Only one span of the listing below is wanted: the lines from the one with "(442, 286) = (205, 157): green" through the one with "(92, 182) = (173, 444): black", reproduced exactly, both ends kept.

> [EXERCISE DATA]:
============================================================

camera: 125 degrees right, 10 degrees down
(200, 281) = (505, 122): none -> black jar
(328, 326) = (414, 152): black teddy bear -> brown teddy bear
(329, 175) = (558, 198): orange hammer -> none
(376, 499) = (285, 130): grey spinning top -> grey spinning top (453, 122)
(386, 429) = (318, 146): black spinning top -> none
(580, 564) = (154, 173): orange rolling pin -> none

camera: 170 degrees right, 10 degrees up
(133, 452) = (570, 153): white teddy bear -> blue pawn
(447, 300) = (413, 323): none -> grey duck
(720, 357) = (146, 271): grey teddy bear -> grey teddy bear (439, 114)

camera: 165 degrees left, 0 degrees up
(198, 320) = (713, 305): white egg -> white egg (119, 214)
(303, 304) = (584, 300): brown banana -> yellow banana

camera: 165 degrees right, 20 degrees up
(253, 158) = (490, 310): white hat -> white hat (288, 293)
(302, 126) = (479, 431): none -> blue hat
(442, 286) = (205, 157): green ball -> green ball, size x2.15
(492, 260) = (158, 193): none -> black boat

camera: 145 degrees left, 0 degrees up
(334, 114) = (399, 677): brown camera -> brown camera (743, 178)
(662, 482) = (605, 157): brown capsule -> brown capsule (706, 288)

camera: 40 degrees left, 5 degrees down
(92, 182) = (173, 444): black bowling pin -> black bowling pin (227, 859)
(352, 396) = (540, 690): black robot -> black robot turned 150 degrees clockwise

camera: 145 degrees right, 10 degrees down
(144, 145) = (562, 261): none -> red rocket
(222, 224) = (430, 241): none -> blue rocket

============================================================

> [WRITTEN REPLY]:
(442, 286) = (205, 157): green ball -> green ball, size x2.15
(492, 260) = (158, 193): none -> black boat

camera: 145 degrees left, 0 degrees up
(334, 114) = (399, 677): brown camera -> brown camera (743, 178)
(662, 482) = (605, 157): brown capsule -> brown capsule (706, 288)

camera: 40 degrees left, 5 degrees down
(92, 182) = (173, 444): black bowling pin -> black bowling pin (227, 859)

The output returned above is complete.